Extracted information below:
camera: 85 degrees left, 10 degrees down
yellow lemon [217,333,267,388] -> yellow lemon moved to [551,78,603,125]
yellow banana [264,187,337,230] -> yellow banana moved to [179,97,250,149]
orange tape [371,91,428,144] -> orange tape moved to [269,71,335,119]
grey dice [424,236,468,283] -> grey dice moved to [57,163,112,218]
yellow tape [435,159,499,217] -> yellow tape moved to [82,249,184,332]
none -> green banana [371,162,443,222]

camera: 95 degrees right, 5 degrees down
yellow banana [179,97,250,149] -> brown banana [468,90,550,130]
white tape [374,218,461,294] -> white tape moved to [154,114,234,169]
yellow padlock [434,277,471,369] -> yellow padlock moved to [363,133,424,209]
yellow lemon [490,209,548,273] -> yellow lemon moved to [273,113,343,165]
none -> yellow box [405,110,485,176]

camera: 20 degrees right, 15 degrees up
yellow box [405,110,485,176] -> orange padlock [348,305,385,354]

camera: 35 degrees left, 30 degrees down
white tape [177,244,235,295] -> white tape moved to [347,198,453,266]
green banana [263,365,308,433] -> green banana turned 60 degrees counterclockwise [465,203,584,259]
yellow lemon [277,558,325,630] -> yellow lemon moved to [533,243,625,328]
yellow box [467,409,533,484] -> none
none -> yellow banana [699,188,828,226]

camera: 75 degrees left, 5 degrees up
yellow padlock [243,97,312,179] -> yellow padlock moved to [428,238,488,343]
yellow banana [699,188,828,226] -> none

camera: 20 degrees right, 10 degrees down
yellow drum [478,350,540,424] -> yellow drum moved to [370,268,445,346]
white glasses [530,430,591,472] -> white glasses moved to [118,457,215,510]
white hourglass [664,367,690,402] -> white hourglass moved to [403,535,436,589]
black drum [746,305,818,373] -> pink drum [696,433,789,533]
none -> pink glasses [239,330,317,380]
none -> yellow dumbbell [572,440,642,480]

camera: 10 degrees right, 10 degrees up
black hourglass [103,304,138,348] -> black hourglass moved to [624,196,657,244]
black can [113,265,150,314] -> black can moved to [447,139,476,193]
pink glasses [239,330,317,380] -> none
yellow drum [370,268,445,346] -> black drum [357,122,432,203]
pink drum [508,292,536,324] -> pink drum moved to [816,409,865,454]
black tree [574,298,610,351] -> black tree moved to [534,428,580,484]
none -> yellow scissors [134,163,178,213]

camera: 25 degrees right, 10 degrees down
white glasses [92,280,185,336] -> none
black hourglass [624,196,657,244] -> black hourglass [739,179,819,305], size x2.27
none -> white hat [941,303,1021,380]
End of Extracted information.
**Exercise details**
The required output is every line from the one with "black can [113,265,150,314]" to the final line of the entries, repeated exactly and with nothing else.

**Solution**
black can [113,265,150,314] -> black can moved to [447,139,476,193]
pink glasses [239,330,317,380] -> none
yellow drum [370,268,445,346] -> black drum [357,122,432,203]
pink drum [508,292,536,324] -> pink drum moved to [816,409,865,454]
black tree [574,298,610,351] -> black tree moved to [534,428,580,484]
none -> yellow scissors [134,163,178,213]

camera: 25 degrees right, 10 degrees down
white glasses [92,280,185,336] -> none
black hourglass [624,196,657,244] -> black hourglass [739,179,819,305], size x2.27
none -> white hat [941,303,1021,380]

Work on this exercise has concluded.